What is needed: Without the pictures, repeat the listing character for character.

Recorded data:
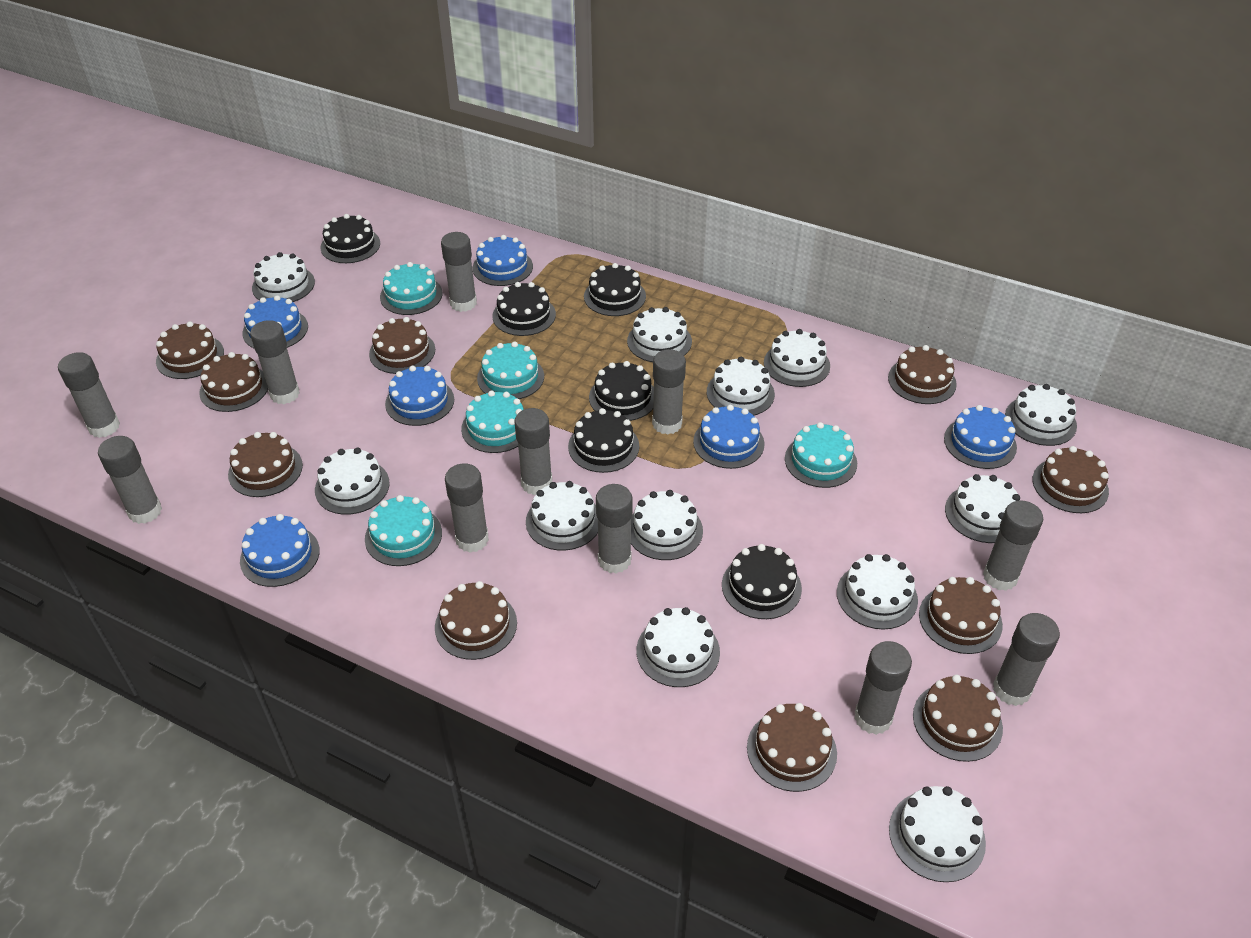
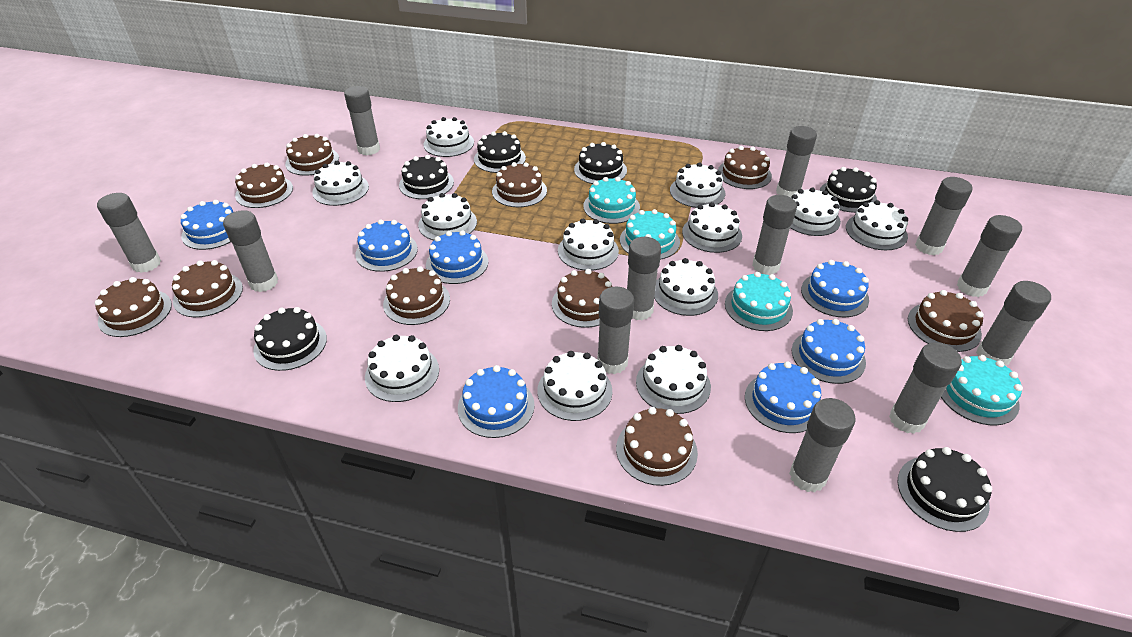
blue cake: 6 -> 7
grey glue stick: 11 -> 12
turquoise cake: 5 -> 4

Answer space:
blue cake: 6 -> 7
grey glue stick: 11 -> 12
turquoise cake: 5 -> 4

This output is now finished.